THE TASK
Rewrite the material from its start through the line containing "pink star: rotated 18 degrees clockwise", changing "cyan L-shape" to "cyan hook" and keeping all else the same. Leave the pictures out.

EXERCISE INPUTS

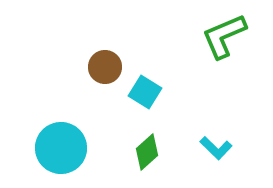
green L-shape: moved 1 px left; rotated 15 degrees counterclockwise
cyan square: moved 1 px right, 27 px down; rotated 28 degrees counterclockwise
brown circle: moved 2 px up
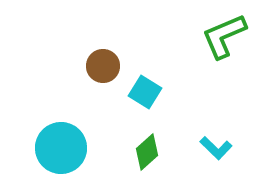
brown circle: moved 2 px left, 1 px up
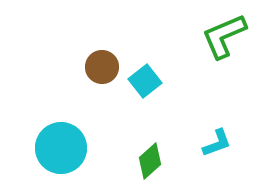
brown circle: moved 1 px left, 1 px down
cyan square: moved 11 px up; rotated 20 degrees clockwise
cyan L-shape: moved 1 px right, 5 px up; rotated 64 degrees counterclockwise
green diamond: moved 3 px right, 9 px down
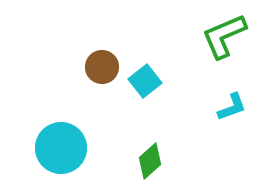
cyan L-shape: moved 15 px right, 36 px up
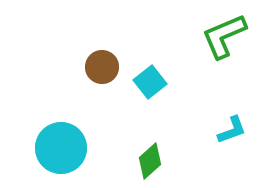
cyan square: moved 5 px right, 1 px down
cyan L-shape: moved 23 px down
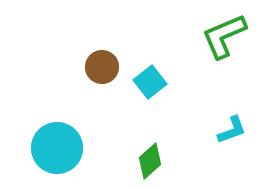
cyan circle: moved 4 px left
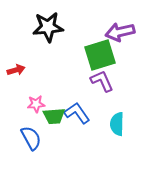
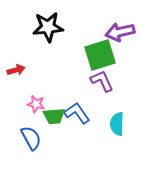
pink star: rotated 18 degrees clockwise
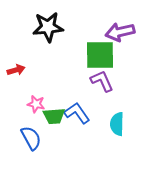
green square: rotated 16 degrees clockwise
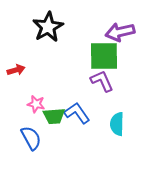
black star: rotated 24 degrees counterclockwise
green square: moved 4 px right, 1 px down
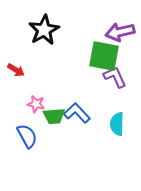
black star: moved 4 px left, 3 px down
green square: rotated 12 degrees clockwise
red arrow: rotated 48 degrees clockwise
purple L-shape: moved 13 px right, 4 px up
blue L-shape: rotated 8 degrees counterclockwise
blue semicircle: moved 4 px left, 2 px up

ANSWER TO THIS EXERCISE
green L-shape: moved 1 px left; rotated 15 degrees counterclockwise
cyan square: moved 1 px right, 27 px down; rotated 28 degrees counterclockwise
brown circle: moved 2 px up
brown circle: moved 2 px left, 1 px up
brown circle: moved 1 px left, 1 px down
cyan square: moved 11 px up; rotated 20 degrees clockwise
cyan hook: moved 1 px right, 5 px up; rotated 64 degrees counterclockwise
green diamond: moved 3 px right, 9 px down
cyan hook: moved 15 px right, 36 px up
cyan square: moved 5 px right, 1 px down
cyan hook: moved 23 px down
cyan circle: moved 4 px left
pink star: rotated 18 degrees clockwise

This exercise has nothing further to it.